Revision comparison data:
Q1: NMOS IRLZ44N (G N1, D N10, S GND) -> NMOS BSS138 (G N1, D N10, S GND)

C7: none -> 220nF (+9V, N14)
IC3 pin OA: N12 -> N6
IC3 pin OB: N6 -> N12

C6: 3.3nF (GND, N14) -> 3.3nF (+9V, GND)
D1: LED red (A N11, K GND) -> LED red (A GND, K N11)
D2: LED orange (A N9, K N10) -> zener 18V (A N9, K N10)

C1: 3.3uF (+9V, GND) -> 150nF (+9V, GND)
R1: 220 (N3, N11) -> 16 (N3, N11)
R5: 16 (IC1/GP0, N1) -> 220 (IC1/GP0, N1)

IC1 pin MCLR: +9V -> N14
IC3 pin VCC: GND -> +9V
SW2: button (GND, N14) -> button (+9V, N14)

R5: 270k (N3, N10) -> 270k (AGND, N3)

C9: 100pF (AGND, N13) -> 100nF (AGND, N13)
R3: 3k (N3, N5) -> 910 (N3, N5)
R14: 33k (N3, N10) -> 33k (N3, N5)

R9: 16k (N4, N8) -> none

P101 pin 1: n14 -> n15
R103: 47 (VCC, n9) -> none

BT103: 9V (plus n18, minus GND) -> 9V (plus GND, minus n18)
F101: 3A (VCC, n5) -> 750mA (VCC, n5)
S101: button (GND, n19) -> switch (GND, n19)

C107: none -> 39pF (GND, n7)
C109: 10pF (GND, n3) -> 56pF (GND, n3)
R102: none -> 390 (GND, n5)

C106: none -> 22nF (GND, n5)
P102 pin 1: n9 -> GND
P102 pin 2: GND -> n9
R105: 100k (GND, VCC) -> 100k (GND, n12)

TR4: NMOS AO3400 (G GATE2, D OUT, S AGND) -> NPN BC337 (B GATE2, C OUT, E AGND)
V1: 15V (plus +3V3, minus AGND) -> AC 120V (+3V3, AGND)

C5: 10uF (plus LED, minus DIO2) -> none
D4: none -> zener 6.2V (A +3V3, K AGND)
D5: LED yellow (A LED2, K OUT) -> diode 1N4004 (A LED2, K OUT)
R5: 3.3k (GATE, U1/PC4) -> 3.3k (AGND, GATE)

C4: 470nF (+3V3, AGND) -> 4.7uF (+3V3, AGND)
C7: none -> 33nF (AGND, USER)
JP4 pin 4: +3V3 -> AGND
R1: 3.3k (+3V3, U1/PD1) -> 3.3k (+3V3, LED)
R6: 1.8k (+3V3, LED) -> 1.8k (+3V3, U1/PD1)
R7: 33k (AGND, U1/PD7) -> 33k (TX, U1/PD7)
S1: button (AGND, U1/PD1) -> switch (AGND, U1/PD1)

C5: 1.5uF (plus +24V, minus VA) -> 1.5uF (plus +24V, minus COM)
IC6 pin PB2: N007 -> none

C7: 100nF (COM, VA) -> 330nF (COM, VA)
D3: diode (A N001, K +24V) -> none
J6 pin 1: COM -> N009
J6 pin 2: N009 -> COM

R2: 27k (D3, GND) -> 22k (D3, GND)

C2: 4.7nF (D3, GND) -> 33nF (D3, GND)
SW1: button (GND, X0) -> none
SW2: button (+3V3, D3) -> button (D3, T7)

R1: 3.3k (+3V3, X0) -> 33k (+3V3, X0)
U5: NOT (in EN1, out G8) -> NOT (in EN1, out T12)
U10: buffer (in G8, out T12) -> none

*The task:* Using the records above, restate word for word the lines from the one with "C9: 100pF (AGND, N13) -> 100nF (AGND, N13)" through the one with "C4: 470nF (+3V3, AGND) -> 4.7uF (+3V3, AGND)", both included.

*Result below:*
C9: 100pF (AGND, N13) -> 100nF (AGND, N13)
R3: 3k (N3, N5) -> 910 (N3, N5)
R14: 33k (N3, N10) -> 33k (N3, N5)

R9: 16k (N4, N8) -> none

P101 pin 1: n14 -> n15
R103: 47 (VCC, n9) -> none

BT103: 9V (plus n18, minus GND) -> 9V (plus GND, minus n18)
F101: 3A (VCC, n5) -> 750mA (VCC, n5)
S101: button (GND, n19) -> switch (GND, n19)

C107: none -> 39pF (GND, n7)
C109: 10pF (GND, n3) -> 56pF (GND, n3)
R102: none -> 390 (GND, n5)

C106: none -> 22nF (GND, n5)
P102 pin 1: n9 -> GND
P102 pin 2: GND -> n9
R105: 100k (GND, VCC) -> 100k (GND, n12)

TR4: NMOS AO3400 (G GATE2, D OUT, S AGND) -> NPN BC337 (B GATE2, C OUT, E AGND)
V1: 15V (plus +3V3, minus AGND) -> AC 120V (+3V3, AGND)

C5: 10uF (plus LED, minus DIO2) -> none
D4: none -> zener 6.2V (A +3V3, K AGND)
D5: LED yellow (A LED2, K OUT) -> diode 1N4004 (A LED2, K OUT)
R5: 3.3k (GATE, U1/PC4) -> 3.3k (AGND, GATE)

C4: 470nF (+3V3, AGND) -> 4.7uF (+3V3, AGND)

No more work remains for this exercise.